BEGIN Records to process

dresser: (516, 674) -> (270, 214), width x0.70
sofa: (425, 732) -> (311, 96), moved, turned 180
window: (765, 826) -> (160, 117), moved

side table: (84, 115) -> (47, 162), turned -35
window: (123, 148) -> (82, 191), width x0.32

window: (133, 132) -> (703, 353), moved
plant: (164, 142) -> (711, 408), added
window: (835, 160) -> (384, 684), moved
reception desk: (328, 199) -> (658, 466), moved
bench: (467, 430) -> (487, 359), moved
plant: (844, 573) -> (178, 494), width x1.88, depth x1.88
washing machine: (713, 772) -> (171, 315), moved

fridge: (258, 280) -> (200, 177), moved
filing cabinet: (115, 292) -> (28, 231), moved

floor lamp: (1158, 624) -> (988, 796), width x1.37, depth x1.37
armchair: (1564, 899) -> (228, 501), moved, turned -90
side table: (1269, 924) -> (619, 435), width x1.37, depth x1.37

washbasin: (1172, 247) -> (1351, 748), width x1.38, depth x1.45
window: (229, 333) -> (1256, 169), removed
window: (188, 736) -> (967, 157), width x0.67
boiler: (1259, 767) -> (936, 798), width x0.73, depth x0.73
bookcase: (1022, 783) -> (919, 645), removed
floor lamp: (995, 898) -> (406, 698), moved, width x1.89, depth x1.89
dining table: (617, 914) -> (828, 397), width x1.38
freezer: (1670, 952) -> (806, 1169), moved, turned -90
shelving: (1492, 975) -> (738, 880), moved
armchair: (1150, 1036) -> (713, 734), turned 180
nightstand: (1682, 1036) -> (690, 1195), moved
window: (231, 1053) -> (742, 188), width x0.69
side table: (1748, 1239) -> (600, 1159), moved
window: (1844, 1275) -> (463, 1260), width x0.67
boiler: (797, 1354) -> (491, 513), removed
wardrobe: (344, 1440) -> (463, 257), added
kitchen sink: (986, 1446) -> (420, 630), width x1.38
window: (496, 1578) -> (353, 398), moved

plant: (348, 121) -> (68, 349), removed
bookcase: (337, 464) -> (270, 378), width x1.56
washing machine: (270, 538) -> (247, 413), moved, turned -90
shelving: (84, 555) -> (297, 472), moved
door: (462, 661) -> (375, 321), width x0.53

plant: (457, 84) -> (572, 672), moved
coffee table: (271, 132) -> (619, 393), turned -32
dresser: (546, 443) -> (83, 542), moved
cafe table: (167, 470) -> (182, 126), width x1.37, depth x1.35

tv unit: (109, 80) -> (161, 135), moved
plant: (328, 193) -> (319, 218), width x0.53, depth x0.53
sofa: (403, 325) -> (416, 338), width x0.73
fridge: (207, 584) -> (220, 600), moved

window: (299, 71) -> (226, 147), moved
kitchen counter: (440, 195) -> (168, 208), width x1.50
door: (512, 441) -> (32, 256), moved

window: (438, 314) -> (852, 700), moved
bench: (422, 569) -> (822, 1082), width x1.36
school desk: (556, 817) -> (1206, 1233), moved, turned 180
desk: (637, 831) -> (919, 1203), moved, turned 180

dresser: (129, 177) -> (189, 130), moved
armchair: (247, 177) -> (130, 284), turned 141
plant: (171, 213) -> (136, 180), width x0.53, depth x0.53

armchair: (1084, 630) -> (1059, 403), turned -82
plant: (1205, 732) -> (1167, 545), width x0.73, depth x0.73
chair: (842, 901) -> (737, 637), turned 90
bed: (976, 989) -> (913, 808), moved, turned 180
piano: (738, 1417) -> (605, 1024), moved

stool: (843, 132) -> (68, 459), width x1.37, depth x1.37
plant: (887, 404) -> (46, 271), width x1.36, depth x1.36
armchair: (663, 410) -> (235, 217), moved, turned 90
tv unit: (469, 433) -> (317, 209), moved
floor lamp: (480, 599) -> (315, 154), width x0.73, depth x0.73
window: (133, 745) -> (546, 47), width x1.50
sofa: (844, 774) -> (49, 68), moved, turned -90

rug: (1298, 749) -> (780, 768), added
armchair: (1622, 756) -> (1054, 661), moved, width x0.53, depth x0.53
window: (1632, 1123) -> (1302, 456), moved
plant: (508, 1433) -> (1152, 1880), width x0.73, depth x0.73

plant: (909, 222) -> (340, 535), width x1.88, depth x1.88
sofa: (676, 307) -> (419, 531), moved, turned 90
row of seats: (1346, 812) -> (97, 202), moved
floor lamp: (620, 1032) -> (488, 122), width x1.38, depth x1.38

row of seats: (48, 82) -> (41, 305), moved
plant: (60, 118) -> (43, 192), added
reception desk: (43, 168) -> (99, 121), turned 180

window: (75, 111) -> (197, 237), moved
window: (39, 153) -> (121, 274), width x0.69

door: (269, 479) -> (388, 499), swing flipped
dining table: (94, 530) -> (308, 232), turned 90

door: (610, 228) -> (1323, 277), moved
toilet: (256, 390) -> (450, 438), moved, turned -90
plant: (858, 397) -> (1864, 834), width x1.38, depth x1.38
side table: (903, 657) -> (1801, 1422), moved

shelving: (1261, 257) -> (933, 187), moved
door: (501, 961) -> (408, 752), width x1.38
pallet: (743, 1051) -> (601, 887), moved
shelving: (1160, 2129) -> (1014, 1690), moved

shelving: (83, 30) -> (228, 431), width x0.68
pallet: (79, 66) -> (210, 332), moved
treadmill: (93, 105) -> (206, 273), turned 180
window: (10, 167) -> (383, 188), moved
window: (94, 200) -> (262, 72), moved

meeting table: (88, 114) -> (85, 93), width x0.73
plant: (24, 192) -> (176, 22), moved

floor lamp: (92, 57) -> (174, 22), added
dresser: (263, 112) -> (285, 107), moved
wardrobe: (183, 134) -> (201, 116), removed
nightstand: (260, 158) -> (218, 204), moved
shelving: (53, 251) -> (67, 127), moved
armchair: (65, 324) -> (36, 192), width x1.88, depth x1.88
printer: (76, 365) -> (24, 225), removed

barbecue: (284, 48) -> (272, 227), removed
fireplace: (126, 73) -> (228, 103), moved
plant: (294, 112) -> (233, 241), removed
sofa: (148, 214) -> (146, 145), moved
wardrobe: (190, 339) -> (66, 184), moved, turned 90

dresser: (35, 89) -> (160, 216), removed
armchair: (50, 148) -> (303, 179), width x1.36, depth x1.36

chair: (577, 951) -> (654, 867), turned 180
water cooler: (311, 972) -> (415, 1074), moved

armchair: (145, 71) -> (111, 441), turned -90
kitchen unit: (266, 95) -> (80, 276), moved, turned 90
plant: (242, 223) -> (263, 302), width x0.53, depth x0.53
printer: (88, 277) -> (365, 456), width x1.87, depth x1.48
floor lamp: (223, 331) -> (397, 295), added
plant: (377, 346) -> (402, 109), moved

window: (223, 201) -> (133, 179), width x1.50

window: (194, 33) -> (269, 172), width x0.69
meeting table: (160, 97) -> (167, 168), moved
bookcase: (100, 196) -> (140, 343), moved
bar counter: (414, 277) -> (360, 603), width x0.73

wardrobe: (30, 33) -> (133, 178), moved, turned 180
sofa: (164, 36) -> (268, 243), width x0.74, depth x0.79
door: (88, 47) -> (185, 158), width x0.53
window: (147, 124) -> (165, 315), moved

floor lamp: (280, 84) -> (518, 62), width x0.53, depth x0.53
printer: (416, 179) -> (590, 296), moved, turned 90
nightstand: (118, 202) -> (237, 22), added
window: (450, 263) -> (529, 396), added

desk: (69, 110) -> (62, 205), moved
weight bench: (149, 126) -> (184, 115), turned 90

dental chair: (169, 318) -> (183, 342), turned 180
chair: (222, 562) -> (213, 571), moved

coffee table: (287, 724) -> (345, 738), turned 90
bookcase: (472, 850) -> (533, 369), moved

END Records to process

**What you have to do**.
Return exactly the lines above from the line that has "shelving: (1492, 975) -> (738, 880), moved" through the line that has "window: (1632, 1123) -> (1302, 456), moved", inclusive, and nothing else.

**Answer section**.
shelving: (1492, 975) -> (738, 880), moved
armchair: (1150, 1036) -> (713, 734), turned 180
nightstand: (1682, 1036) -> (690, 1195), moved
window: (231, 1053) -> (742, 188), width x0.69
side table: (1748, 1239) -> (600, 1159), moved
window: (1844, 1275) -> (463, 1260), width x0.67
boiler: (797, 1354) -> (491, 513), removed
wardrobe: (344, 1440) -> (463, 257), added
kitchen sink: (986, 1446) -> (420, 630), width x1.38
window: (496, 1578) -> (353, 398), moved

plant: (348, 121) -> (68, 349), removed
bookcase: (337, 464) -> (270, 378), width x1.56
washing machine: (270, 538) -> (247, 413), moved, turned -90
shelving: (84, 555) -> (297, 472), moved
door: (462, 661) -> (375, 321), width x0.53

plant: (457, 84) -> (572, 672), moved
coffee table: (271, 132) -> (619, 393), turned -32
dresser: (546, 443) -> (83, 542), moved
cafe table: (167, 470) -> (182, 126), width x1.37, depth x1.35

tv unit: (109, 80) -> (161, 135), moved
plant: (328, 193) -> (319, 218), width x0.53, depth x0.53
sofa: (403, 325) -> (416, 338), width x0.73
fridge: (207, 584) -> (220, 600), moved

window: (299, 71) -> (226, 147), moved
kitchen counter: (440, 195) -> (168, 208), width x1.50
door: (512, 441) -> (32, 256), moved

window: (438, 314) -> (852, 700), moved
bench: (422, 569) -> (822, 1082), width x1.36
school desk: (556, 817) -> (1206, 1233), moved, turned 180
desk: (637, 831) -> (919, 1203), moved, turned 180

dresser: (129, 177) -> (189, 130), moved
armchair: (247, 177) -> (130, 284), turned 141
plant: (171, 213) -> (136, 180), width x0.53, depth x0.53

armchair: (1084, 630) -> (1059, 403), turned -82
plant: (1205, 732) -> (1167, 545), width x0.73, depth x0.73
chair: (842, 901) -> (737, 637), turned 90
bed: (976, 989) -> (913, 808), moved, turned 180
piano: (738, 1417) -> (605, 1024), moved

stool: (843, 132) -> (68, 459), width x1.37, depth x1.37
plant: (887, 404) -> (46, 271), width x1.36, depth x1.36
armchair: (663, 410) -> (235, 217), moved, turned 90
tv unit: (469, 433) -> (317, 209), moved
floor lamp: (480, 599) -> (315, 154), width x0.73, depth x0.73
window: (133, 745) -> (546, 47), width x1.50
sofa: (844, 774) -> (49, 68), moved, turned -90

rug: (1298, 749) -> (780, 768), added
armchair: (1622, 756) -> (1054, 661), moved, width x0.53, depth x0.53
window: (1632, 1123) -> (1302, 456), moved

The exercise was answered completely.